GOAL OF THE EXERCISE:
Omit all pictures, then print the entries exactly.

Difference listings

***

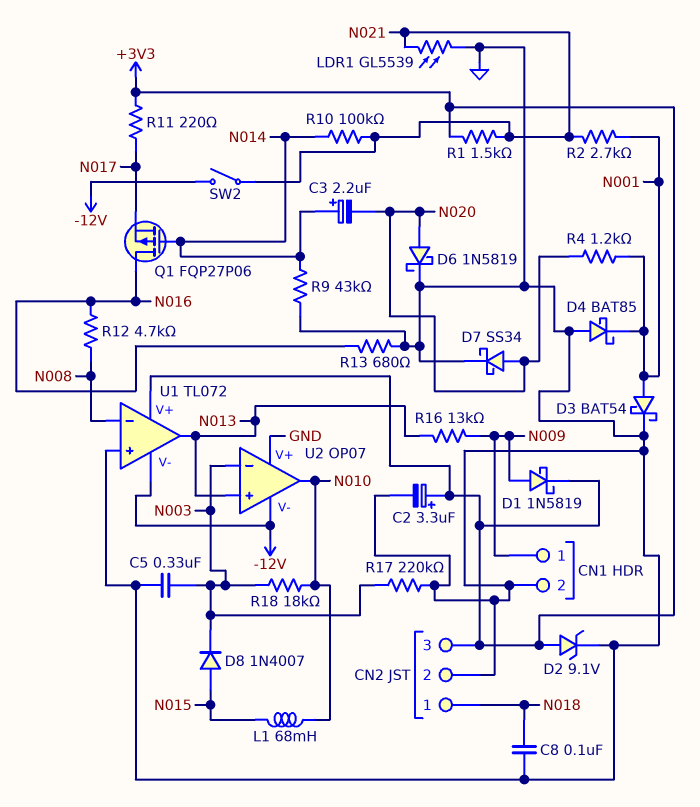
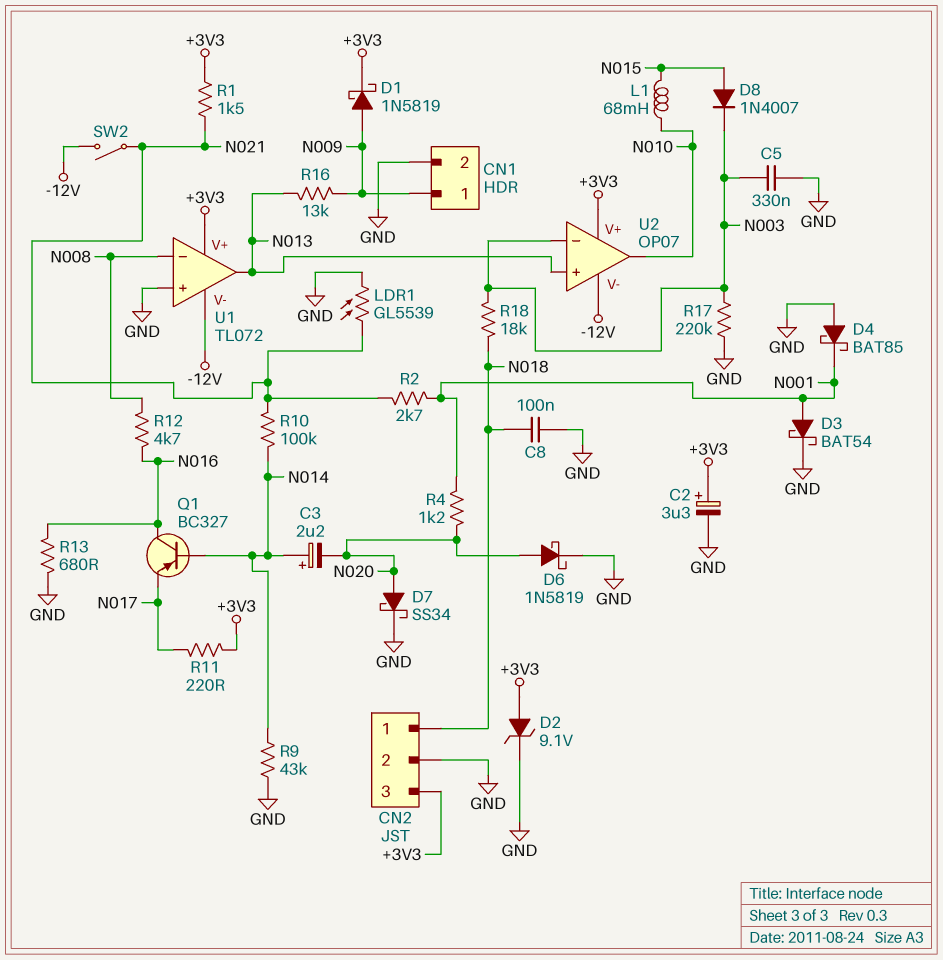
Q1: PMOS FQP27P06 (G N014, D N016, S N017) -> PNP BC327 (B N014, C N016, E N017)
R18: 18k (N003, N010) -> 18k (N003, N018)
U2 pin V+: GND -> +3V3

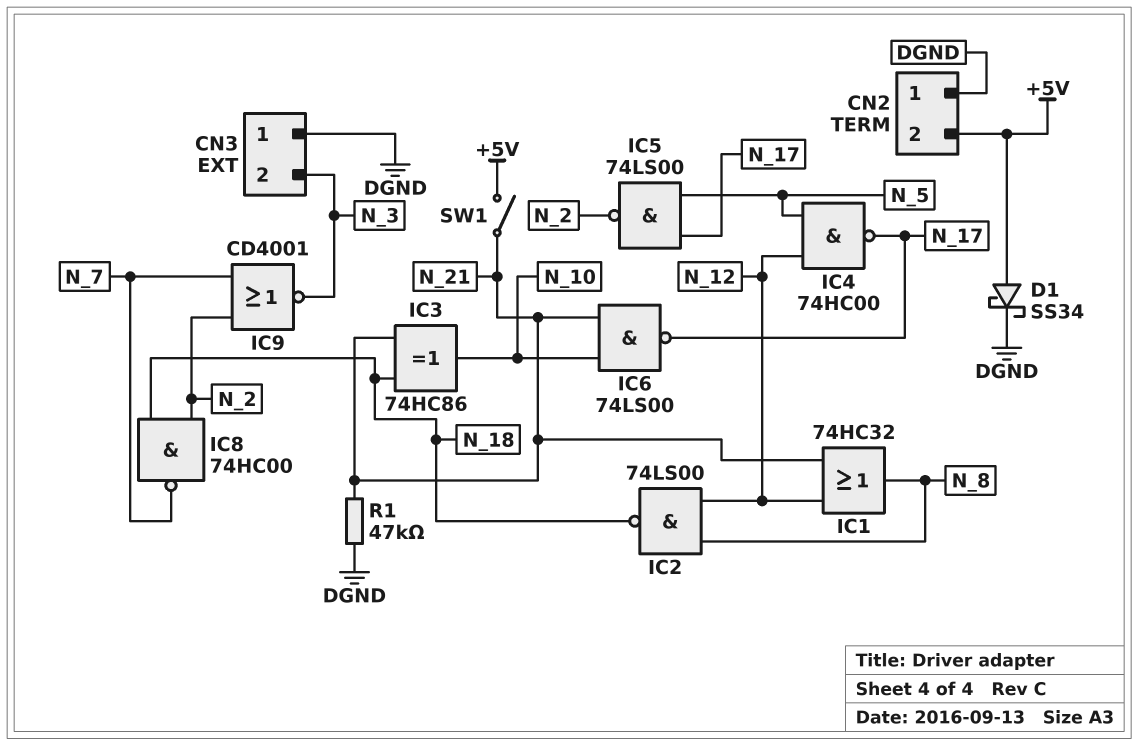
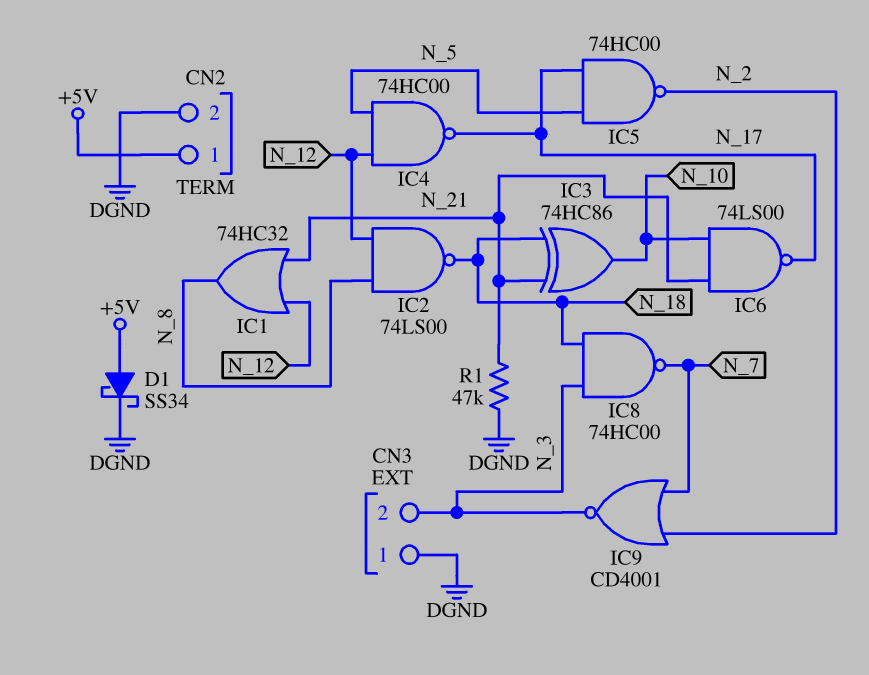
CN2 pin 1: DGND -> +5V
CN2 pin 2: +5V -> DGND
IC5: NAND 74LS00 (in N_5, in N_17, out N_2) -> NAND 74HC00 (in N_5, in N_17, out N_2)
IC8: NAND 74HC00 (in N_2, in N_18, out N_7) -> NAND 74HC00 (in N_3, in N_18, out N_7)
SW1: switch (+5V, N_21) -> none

***

SOLUTION FOR THIS EXERCISE:
Q1: PMOS FQP27P06 (G N014, D N016, S N017) -> PNP BC327 (B N014, C N016, E N017)
R18: 18k (N003, N010) -> 18k (N003, N018)
U2 pin V+: GND -> +3V3

CN2 pin 1: DGND -> +5V
CN2 pin 2: +5V -> DGND
IC5: NAND 74LS00 (in N_5, in N_17, out N_2) -> NAND 74HC00 (in N_5, in N_17, out N_2)
IC8: NAND 74HC00 (in N_2, in N_18, out N_7) -> NAND 74HC00 (in N_3, in N_18, out N_7)
SW1: switch (+5V, N_21) -> none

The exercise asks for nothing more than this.